Problem requirements>
What you return must match, exactly, the lines running from the one containing "yellow traffic cone [585,276,637,334]" to the end of the data, both included, and must contain no pictures.

Scene change data:
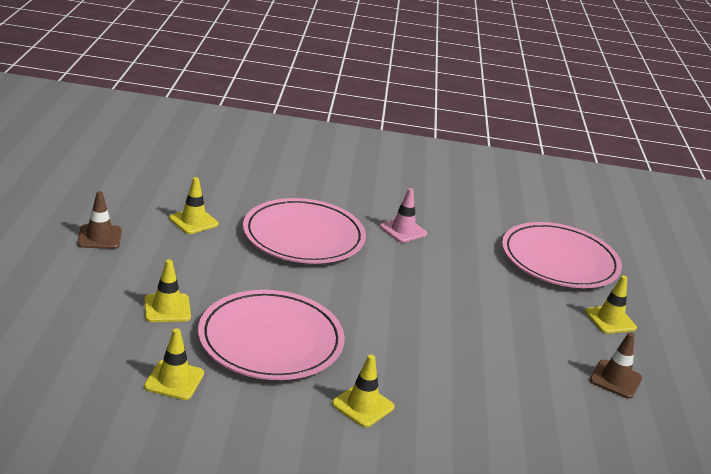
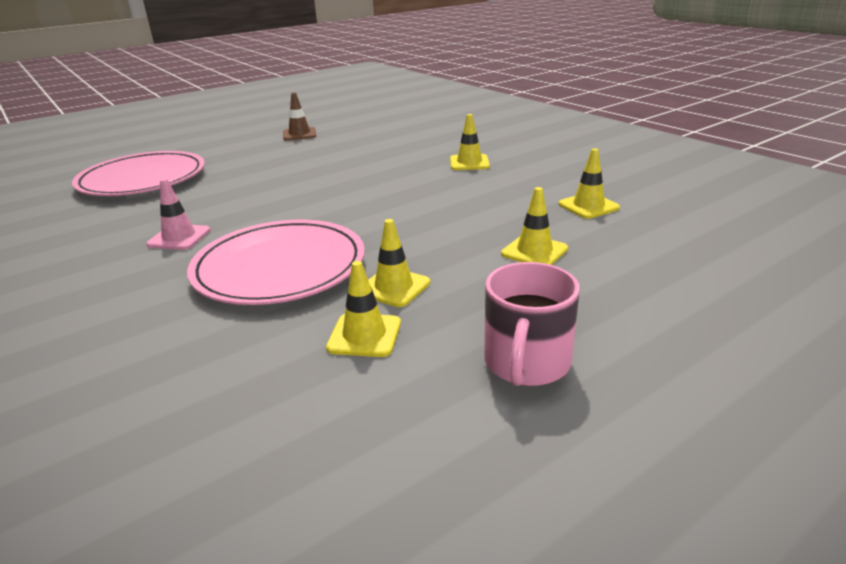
camera: 125 degrees left, 0 degrees up
brown traffic cone [77,191,122,249] -> pink mug [484,262,580,386]
pink plate [198,290,345,380] -> none
yellow traffic cone [585,276,637,334] -> yellow traffic cone moved to [368,219,430,307]

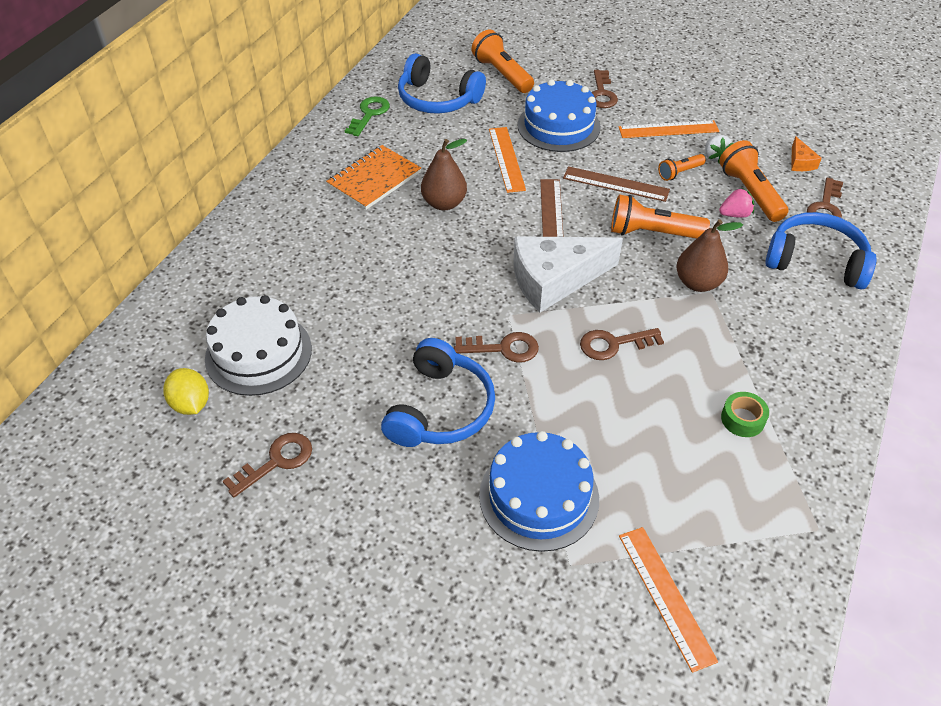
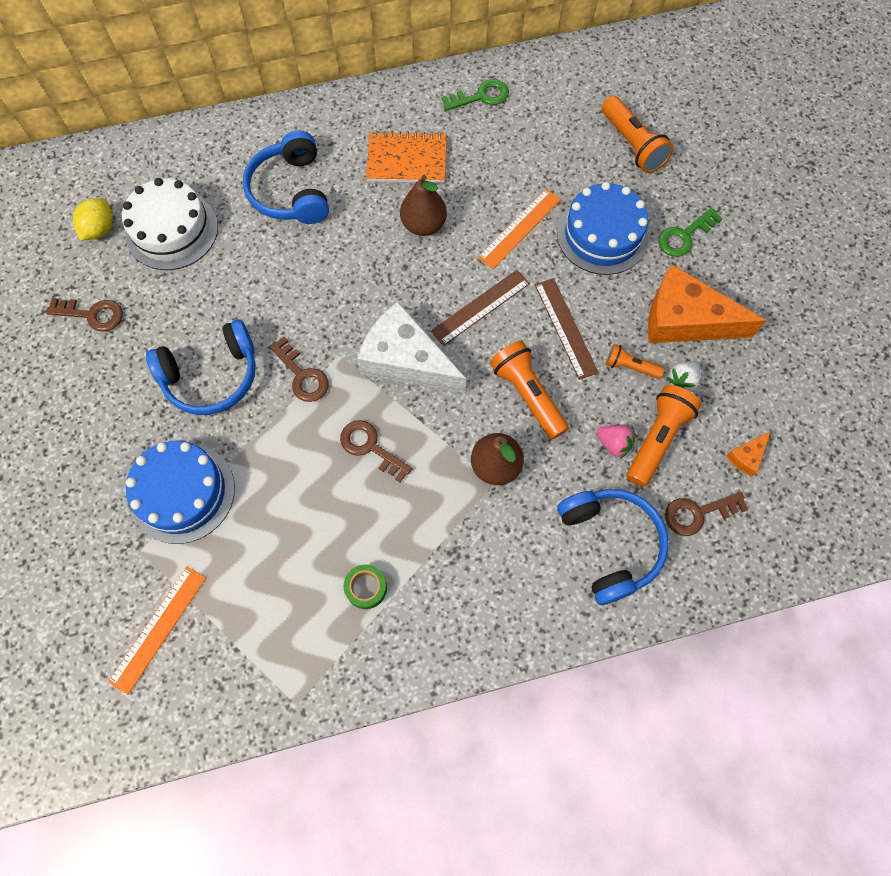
camera: 50 degrees right, 20 degrees up
blue headphones [398,53,486,114] -> blue headphones moved to [243,131,329,224]
orange flashlight [471,30,534,93] -> orange flashlight turned 135 degrees clockwise [602,96,674,173]
brown key [591,70,618,108] -> green key [658,207,723,257]
orange ruler [619,120,719,138] -> orange cheese [648,264,766,343]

Answer box>
yellow traffic cone [585,276,637,334] -> yellow traffic cone moved to [368,219,430,307]

camera: 50 degrees right, 20 degrees up
blue headphones [398,53,486,114] -> blue headphones moved to [243,131,329,224]
orange flashlight [471,30,534,93] -> orange flashlight turned 135 degrees clockwise [602,96,674,173]
brown key [591,70,618,108] -> green key [658,207,723,257]
orange ruler [619,120,719,138] -> orange cheese [648,264,766,343]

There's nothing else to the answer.